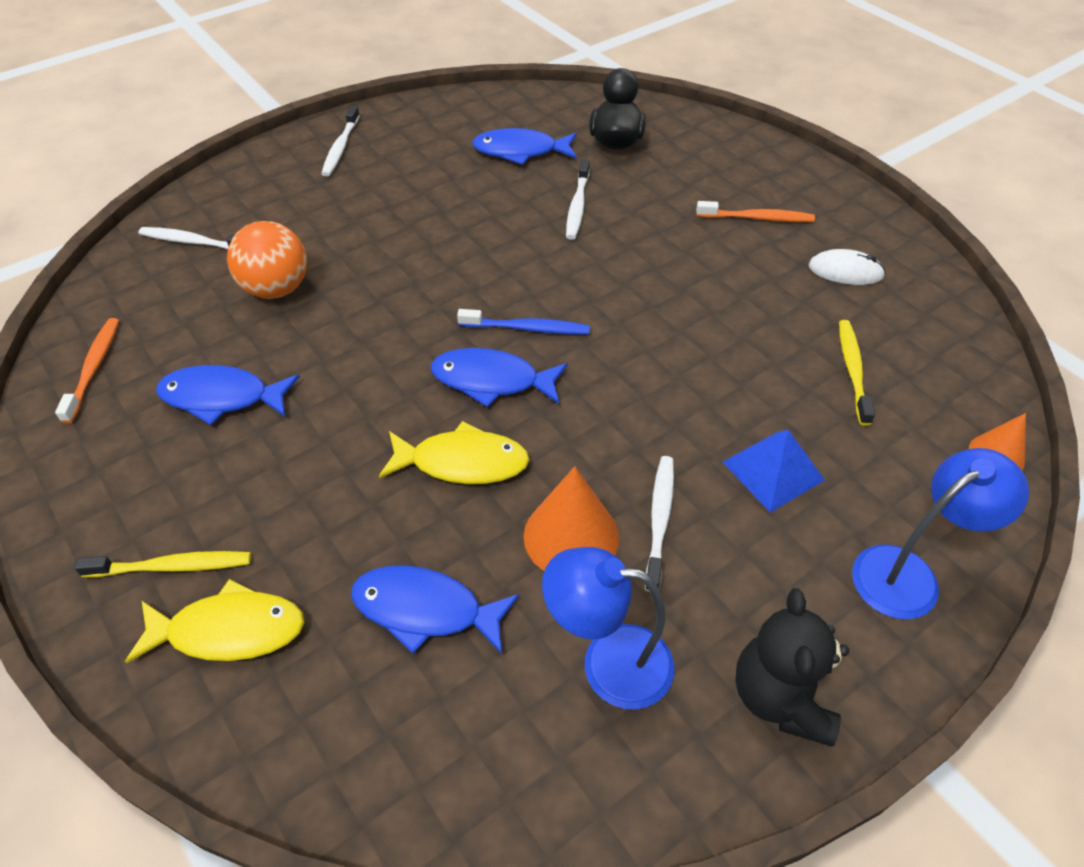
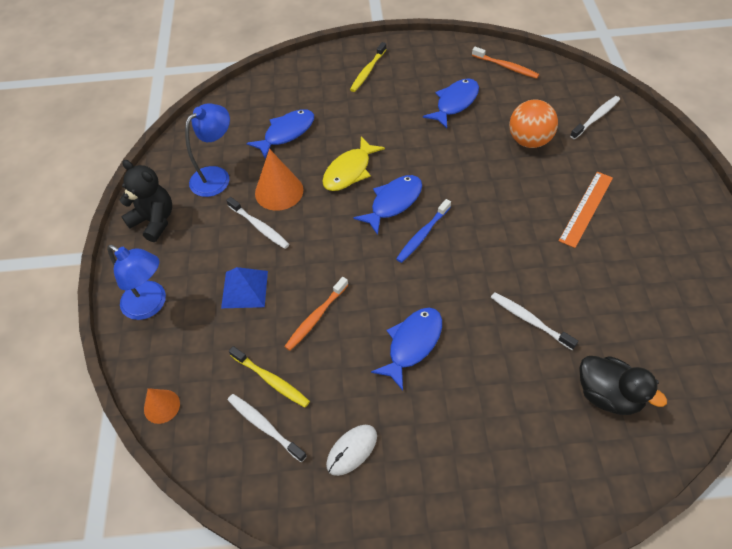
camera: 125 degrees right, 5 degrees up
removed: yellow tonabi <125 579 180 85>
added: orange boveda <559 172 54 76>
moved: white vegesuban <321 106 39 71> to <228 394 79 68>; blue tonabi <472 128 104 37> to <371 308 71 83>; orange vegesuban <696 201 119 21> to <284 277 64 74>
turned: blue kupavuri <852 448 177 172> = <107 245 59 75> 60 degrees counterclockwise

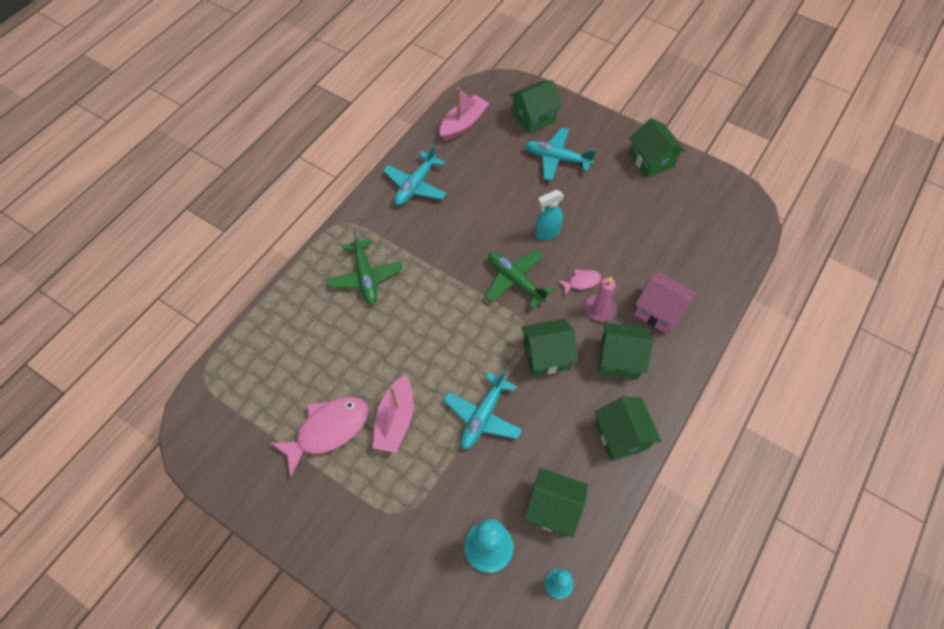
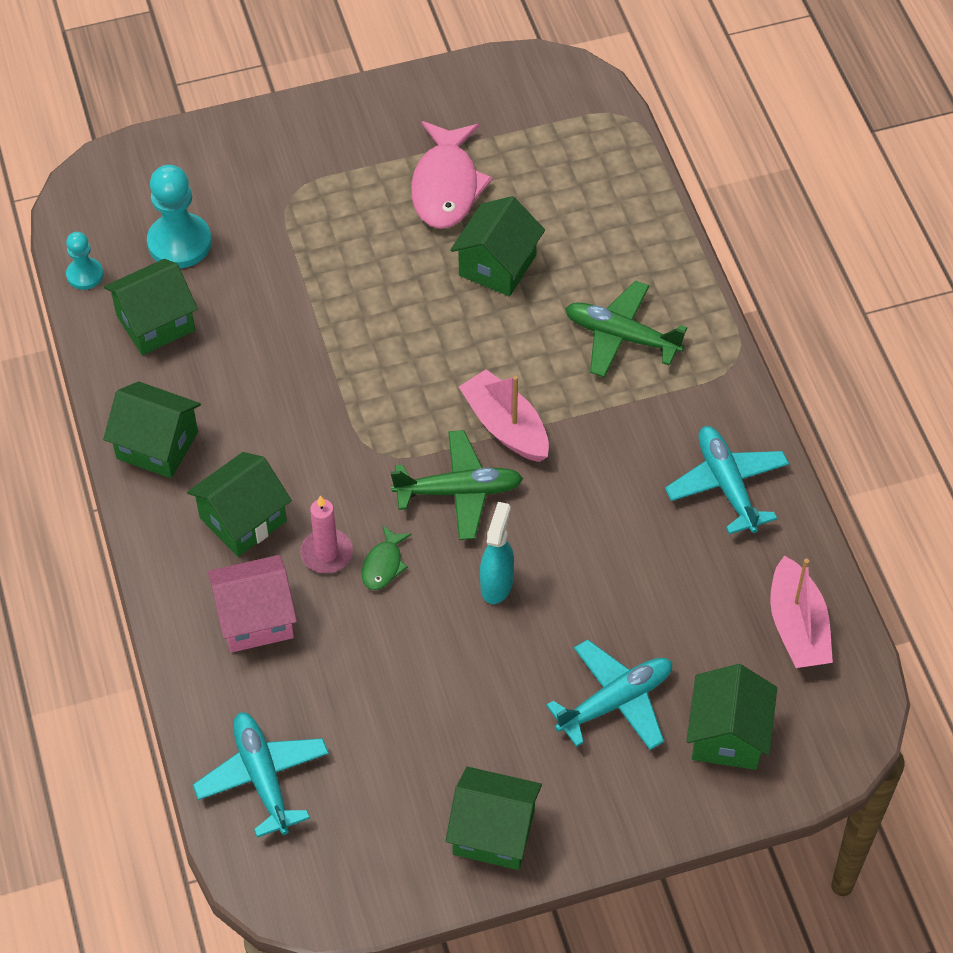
camera: 130 degrees right, 5 degrees down
moved: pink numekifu <372 375 42 78> to <459 369 90 93>;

TASK OBJECTIVE: What is the number of lines in the material above that carry the word "tonabi"? Respond with that count and nothing more.

SOLUTION: 2